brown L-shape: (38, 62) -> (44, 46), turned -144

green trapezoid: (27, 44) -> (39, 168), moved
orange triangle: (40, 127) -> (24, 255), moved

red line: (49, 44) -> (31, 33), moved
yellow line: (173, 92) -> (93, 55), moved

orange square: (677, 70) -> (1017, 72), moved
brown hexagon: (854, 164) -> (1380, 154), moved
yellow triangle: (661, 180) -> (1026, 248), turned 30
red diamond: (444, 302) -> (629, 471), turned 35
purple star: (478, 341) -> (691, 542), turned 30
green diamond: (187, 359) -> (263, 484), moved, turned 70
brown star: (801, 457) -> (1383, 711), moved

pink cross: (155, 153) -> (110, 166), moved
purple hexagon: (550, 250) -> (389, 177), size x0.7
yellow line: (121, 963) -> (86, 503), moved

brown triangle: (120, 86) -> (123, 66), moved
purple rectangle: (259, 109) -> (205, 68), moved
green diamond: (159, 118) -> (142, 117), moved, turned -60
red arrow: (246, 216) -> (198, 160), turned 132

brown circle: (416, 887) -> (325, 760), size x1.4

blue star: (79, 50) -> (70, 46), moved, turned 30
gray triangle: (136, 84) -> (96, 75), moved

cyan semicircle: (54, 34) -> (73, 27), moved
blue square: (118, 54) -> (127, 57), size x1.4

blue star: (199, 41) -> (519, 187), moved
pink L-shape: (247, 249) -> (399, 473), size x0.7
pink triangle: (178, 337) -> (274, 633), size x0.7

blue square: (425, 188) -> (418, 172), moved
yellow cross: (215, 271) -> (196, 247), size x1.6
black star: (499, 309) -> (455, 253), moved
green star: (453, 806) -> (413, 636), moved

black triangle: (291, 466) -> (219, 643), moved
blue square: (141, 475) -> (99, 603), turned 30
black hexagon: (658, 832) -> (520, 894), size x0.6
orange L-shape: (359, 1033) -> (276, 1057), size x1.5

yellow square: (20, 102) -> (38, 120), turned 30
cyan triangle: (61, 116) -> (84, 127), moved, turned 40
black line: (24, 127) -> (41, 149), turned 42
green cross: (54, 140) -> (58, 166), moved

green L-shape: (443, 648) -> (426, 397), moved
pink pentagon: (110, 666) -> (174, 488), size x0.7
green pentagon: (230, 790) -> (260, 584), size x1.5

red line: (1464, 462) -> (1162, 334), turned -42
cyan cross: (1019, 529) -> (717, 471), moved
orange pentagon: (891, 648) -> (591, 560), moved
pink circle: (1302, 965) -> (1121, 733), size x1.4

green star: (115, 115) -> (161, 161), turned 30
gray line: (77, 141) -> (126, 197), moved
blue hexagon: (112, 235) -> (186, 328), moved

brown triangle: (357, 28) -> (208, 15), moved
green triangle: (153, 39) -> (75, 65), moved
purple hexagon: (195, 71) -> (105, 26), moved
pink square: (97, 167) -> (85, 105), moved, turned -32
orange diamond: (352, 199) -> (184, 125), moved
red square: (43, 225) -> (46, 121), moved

┄┄┄┄┄┄┄┄┄┄

What is needed
Each record above should be reproduced in full, exactly as it stands.

Final answer
brown L-shape: (38, 62) -> (44, 46), turned -144

green trapezoid: (27, 44) -> (39, 168), moved
orange triangle: (40, 127) -> (24, 255), moved

red line: (49, 44) -> (31, 33), moved
yellow line: (173, 92) -> (93, 55), moved

orange square: (677, 70) -> (1017, 72), moved
brown hexagon: (854, 164) -> (1380, 154), moved
yellow triangle: (661, 180) -> (1026, 248), turned 30
red diamond: (444, 302) -> (629, 471), turned 35
purple star: (478, 341) -> (691, 542), turned 30
green diamond: (187, 359) -> (263, 484), moved, turned 70
brown star: (801, 457) -> (1383, 711), moved

pink cross: (155, 153) -> (110, 166), moved
purple hexagon: (550, 250) -> (389, 177), size x0.7
yellow line: (121, 963) -> (86, 503), moved

brown triangle: (120, 86) -> (123, 66), moved
purple rectangle: (259, 109) -> (205, 68), moved
green diamond: (159, 118) -> (142, 117), moved, turned -60
red arrow: (246, 216) -> (198, 160), turned 132

brown circle: (416, 887) -> (325, 760), size x1.4

blue star: (79, 50) -> (70, 46), moved, turned 30
gray triangle: (136, 84) -> (96, 75), moved

cyan semicircle: (54, 34) -> (73, 27), moved
blue square: (118, 54) -> (127, 57), size x1.4

blue star: (199, 41) -> (519, 187), moved
pink L-shape: (247, 249) -> (399, 473), size x0.7
pink triangle: (178, 337) -> (274, 633), size x0.7

blue square: (425, 188) -> (418, 172), moved
yellow cross: (215, 271) -> (196, 247), size x1.6
black star: (499, 309) -> (455, 253), moved
green star: (453, 806) -> (413, 636), moved

black triangle: (291, 466) -> (219, 643), moved
blue square: (141, 475) -> (99, 603), turned 30
black hexagon: (658, 832) -> (520, 894), size x0.6
orange L-shape: (359, 1033) -> (276, 1057), size x1.5

yellow square: (20, 102) -> (38, 120), turned 30
cyan triangle: (61, 116) -> (84, 127), moved, turned 40
black line: (24, 127) -> (41, 149), turned 42
green cross: (54, 140) -> (58, 166), moved

green L-shape: (443, 648) -> (426, 397), moved
pink pentagon: (110, 666) -> (174, 488), size x0.7
green pentagon: (230, 790) -> (260, 584), size x1.5

red line: (1464, 462) -> (1162, 334), turned -42
cyan cross: (1019, 529) -> (717, 471), moved
orange pentagon: (891, 648) -> (591, 560), moved
pink circle: (1302, 965) -> (1121, 733), size x1.4

green star: (115, 115) -> (161, 161), turned 30
gray line: (77, 141) -> (126, 197), moved
blue hexagon: (112, 235) -> (186, 328), moved

brown triangle: (357, 28) -> (208, 15), moved
green triangle: (153, 39) -> (75, 65), moved
purple hexagon: (195, 71) -> (105, 26), moved
pink square: (97, 167) -> (85, 105), moved, turned -32
orange diamond: (352, 199) -> (184, 125), moved
red square: (43, 225) -> (46, 121), moved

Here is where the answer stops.